===== GIVEN INFORMATION
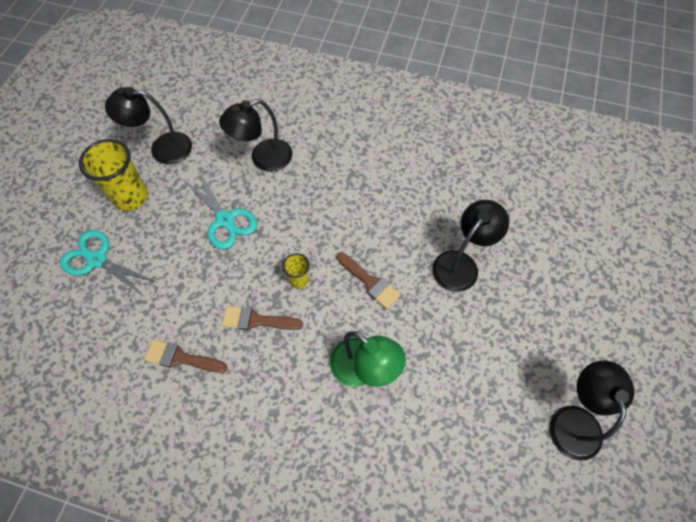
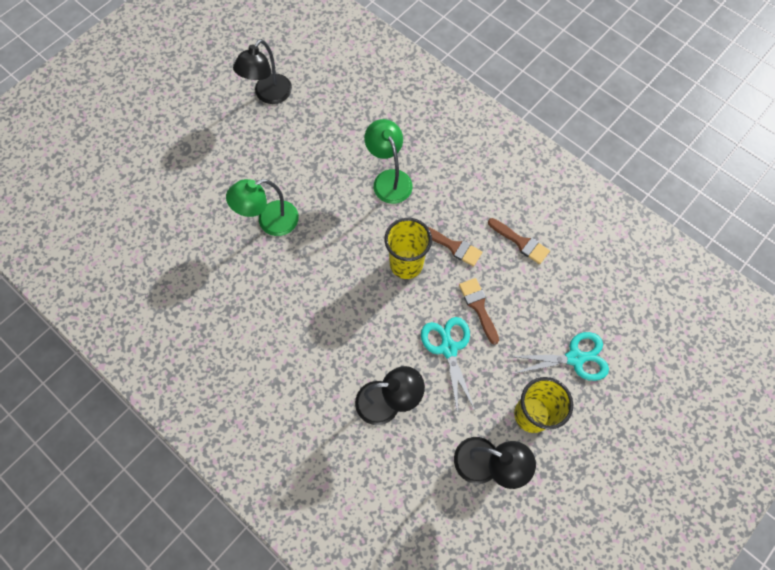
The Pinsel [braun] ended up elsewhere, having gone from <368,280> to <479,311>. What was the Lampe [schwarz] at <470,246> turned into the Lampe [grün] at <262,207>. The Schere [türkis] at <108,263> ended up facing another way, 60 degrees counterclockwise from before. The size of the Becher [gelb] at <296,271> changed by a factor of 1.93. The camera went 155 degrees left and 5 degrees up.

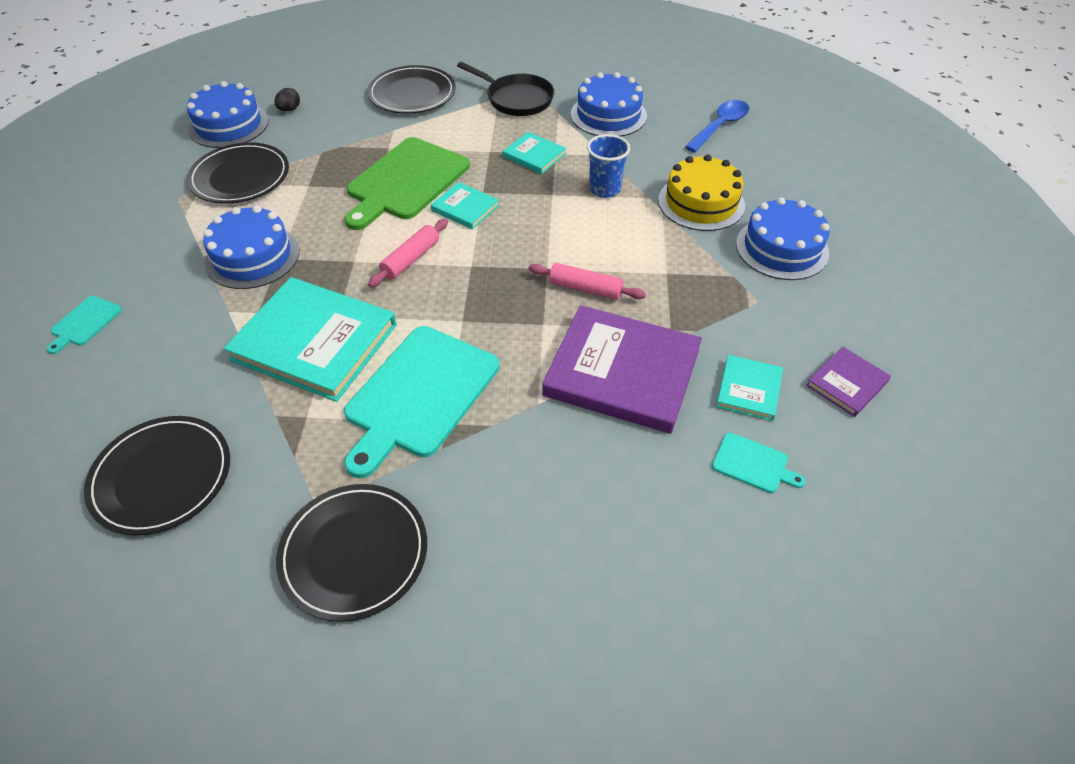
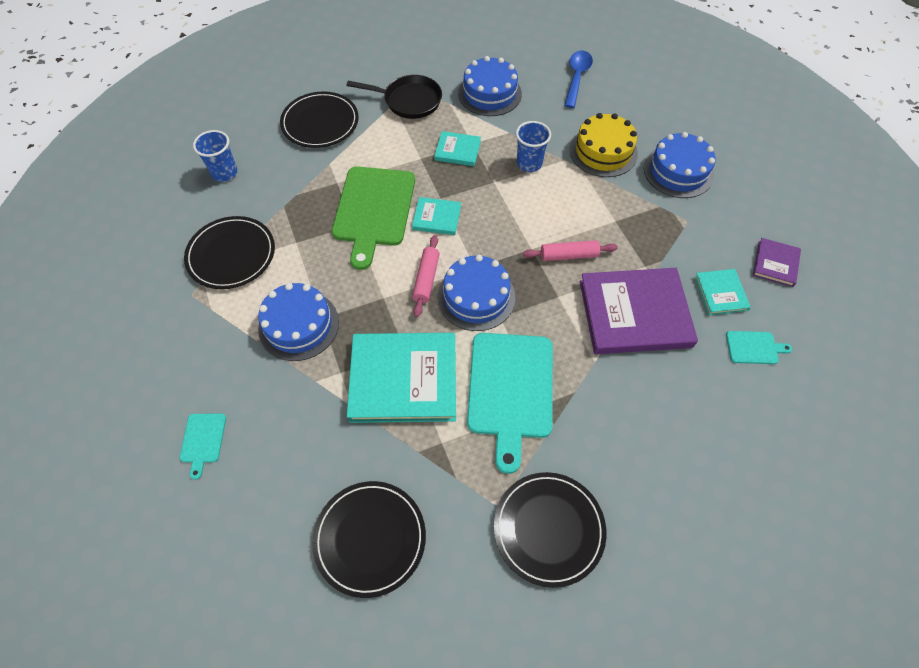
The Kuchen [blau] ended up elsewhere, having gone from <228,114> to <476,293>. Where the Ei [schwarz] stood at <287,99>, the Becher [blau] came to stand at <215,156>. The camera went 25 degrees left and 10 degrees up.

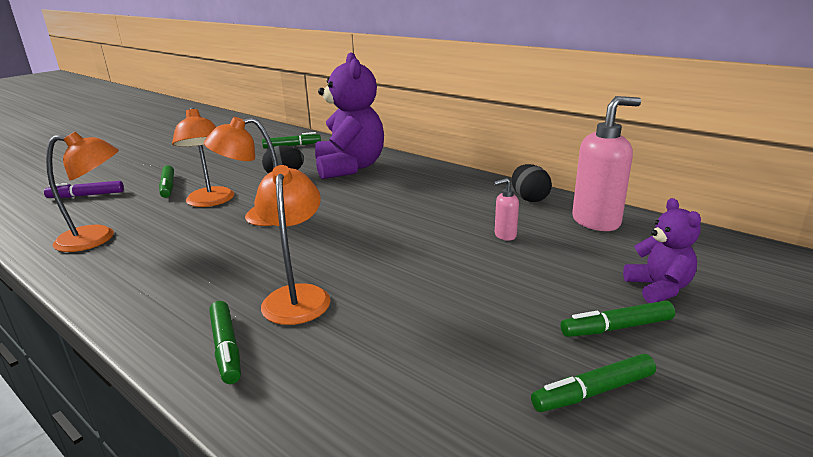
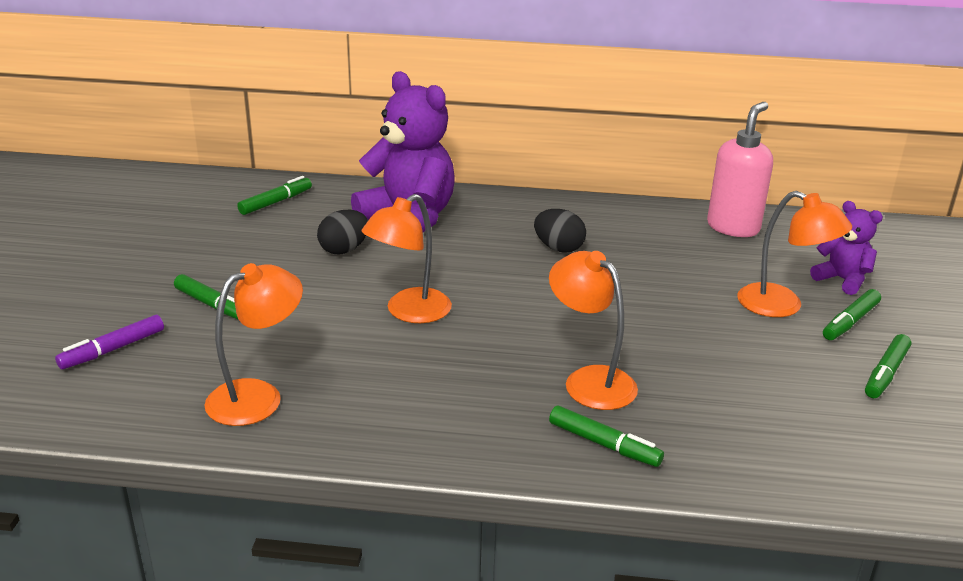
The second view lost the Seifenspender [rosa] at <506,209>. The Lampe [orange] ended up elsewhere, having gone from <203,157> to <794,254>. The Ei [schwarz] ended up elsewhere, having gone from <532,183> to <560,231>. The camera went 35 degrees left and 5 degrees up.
==========
Could the data above be repeated exactly, with every picture dropped?

## YOUR RESPONSE
The Pinsel [braun] ended up elsewhere, having gone from <368,280> to <479,311>. What was the Lampe [schwarz] at <470,246> turned into the Lampe [grün] at <262,207>. The Schere [türkis] at <108,263> ended up facing another way, 60 degrees counterclockwise from before. The size of the Becher [gelb] at <296,271> changed by a factor of 1.93. The camera went 155 degrees left and 5 degrees up.

The Kuchen [blau] ended up elsewhere, having gone from <228,114> to <476,293>. Where the Ei [schwarz] stood at <287,99>, the Becher [blau] came to stand at <215,156>. The camera went 25 degrees left and 10 degrees up.

The second view lost the Seifenspender [rosa] at <506,209>. The Lampe [orange] ended up elsewhere, having gone from <203,157> to <794,254>. The Ei [schwarz] ended up elsewhere, having gone from <532,183> to <560,231>. The camera went 35 degrees left and 5 degrees up.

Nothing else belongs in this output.